[WHAT TO WORK ON]
Search the data for the string "VCTRL", and report each line where it is found.

── PROVIDED MATERIAL ──

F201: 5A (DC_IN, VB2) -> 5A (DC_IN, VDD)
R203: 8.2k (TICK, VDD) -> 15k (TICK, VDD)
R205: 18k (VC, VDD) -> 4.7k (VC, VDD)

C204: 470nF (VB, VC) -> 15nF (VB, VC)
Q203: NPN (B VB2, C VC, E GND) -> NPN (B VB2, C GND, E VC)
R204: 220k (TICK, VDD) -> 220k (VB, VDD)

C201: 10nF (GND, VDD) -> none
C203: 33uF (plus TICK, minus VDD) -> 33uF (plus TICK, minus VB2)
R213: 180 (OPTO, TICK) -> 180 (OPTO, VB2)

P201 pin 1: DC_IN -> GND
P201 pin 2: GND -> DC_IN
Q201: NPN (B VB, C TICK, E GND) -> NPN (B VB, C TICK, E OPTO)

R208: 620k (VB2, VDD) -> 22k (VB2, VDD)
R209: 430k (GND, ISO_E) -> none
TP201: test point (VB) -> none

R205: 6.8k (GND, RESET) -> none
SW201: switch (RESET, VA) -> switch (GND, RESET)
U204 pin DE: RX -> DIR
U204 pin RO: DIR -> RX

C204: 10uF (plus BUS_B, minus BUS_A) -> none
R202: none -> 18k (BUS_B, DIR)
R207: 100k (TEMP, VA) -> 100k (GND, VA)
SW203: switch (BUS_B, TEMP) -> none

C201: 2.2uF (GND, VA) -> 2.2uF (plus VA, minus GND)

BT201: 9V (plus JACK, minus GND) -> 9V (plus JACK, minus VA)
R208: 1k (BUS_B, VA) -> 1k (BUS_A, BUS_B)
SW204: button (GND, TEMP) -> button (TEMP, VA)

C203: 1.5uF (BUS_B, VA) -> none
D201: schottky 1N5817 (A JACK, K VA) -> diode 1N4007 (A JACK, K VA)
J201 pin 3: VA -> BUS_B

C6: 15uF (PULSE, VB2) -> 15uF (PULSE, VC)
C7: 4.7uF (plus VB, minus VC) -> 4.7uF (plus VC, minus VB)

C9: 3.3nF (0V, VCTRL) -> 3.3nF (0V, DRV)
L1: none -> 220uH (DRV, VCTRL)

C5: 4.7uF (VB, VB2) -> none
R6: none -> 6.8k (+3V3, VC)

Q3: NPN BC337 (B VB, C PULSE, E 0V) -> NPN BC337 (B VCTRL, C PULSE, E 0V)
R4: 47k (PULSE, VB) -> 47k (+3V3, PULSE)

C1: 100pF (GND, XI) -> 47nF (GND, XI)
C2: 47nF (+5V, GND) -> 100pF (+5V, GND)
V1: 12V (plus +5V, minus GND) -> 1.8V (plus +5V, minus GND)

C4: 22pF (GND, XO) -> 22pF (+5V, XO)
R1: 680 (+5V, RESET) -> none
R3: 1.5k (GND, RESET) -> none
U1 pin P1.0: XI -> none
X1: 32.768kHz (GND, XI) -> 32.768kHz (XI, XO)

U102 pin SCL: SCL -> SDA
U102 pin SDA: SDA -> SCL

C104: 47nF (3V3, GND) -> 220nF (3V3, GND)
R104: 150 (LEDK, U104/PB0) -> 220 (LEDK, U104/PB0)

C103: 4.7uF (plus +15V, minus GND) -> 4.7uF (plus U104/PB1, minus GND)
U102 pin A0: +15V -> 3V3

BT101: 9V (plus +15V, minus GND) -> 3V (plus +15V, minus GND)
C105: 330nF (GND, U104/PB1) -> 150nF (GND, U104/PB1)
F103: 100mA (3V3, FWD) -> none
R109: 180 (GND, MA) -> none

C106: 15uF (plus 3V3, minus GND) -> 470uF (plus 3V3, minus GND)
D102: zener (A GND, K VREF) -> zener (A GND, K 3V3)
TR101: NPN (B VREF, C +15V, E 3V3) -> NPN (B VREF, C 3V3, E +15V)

───

[ANSWER SECTION]
C9: 3.3nF (0V, VCTRL) -> 3.3nF (0V, DRV)
L1: none -> 220uH (DRV, VCTRL)
Q3: NPN BC337 (B VB, C PULSE, E 0V) -> NPN BC337 (B VCTRL, C PULSE, E 0V)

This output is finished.